START

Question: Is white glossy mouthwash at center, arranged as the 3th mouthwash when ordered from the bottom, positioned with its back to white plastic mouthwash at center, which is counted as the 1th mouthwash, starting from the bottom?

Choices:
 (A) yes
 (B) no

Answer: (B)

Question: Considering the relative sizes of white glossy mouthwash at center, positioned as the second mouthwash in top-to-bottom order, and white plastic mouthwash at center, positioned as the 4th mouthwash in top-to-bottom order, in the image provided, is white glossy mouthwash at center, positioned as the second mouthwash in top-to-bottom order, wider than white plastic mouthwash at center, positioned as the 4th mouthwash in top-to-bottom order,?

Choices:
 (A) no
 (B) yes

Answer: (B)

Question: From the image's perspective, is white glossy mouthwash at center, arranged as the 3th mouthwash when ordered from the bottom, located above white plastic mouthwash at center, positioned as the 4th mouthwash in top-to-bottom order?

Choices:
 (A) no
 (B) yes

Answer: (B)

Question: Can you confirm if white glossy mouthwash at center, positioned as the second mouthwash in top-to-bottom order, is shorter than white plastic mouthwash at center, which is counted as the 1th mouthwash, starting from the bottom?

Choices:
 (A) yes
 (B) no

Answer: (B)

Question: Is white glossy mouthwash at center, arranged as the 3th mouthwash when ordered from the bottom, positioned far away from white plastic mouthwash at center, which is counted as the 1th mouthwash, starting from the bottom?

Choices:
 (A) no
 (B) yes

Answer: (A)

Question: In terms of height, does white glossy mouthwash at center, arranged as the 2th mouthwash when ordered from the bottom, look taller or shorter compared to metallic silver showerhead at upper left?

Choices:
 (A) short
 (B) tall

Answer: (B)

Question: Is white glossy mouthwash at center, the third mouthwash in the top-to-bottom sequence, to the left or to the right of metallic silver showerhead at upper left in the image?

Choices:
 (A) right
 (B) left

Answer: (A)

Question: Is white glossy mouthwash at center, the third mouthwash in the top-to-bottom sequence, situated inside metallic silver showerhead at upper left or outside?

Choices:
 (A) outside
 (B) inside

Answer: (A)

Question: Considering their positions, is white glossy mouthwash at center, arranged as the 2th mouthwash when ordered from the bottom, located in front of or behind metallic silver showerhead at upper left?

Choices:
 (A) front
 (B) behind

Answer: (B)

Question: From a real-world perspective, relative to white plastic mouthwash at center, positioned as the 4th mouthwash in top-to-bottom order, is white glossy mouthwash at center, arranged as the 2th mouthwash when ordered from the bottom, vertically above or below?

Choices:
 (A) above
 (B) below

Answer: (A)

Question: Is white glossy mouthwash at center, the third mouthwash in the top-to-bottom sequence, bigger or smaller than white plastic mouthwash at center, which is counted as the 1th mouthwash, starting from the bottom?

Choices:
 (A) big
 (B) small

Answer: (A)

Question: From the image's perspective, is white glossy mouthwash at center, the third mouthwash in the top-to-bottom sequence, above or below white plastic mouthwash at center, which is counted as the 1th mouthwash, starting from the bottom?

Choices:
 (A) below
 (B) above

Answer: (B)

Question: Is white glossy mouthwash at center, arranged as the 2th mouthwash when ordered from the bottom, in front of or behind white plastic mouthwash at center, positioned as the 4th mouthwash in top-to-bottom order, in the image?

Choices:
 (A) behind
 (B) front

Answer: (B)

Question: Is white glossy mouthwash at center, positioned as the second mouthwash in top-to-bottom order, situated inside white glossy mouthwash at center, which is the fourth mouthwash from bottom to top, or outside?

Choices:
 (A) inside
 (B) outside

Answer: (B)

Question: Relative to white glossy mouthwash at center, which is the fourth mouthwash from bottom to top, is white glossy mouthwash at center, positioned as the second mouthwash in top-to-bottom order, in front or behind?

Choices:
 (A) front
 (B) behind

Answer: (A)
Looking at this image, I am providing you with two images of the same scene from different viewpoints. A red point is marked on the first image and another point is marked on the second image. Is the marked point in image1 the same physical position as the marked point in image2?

END

### WHAT THE TASK ASKS
Return the rows verbatim, beginning at the line that contains "Question: Is white glossy mouthwash at center, positioned" and stopping after the last line of the rows.

### FINISHED EXERCISE
Question: Is white glossy mouthwash at center, positioned as the second mouthwash in top-to-bottom order, situated inside white glossy mouthwash at center, which is the fourth mouthwash from bottom to top, or outside?

Choices:
 (A) inside
 (B) outside

Answer: (B)

Question: Relative to white glossy mouthwash at center, which is the fourth mouthwash from bottom to top, is white glossy mouthwash at center, positioned as the second mouthwash in top-to-bottom order, in front or behind?

Choices:
 (A) front
 (B) behind

Answer: (A)
Looking at this image, I am providing you with two images of the same scene from different viewpoints. A red point is marked on the first image and another point is marked on the second image. Is the marked point in image1 the same physical position as the marked point in image2?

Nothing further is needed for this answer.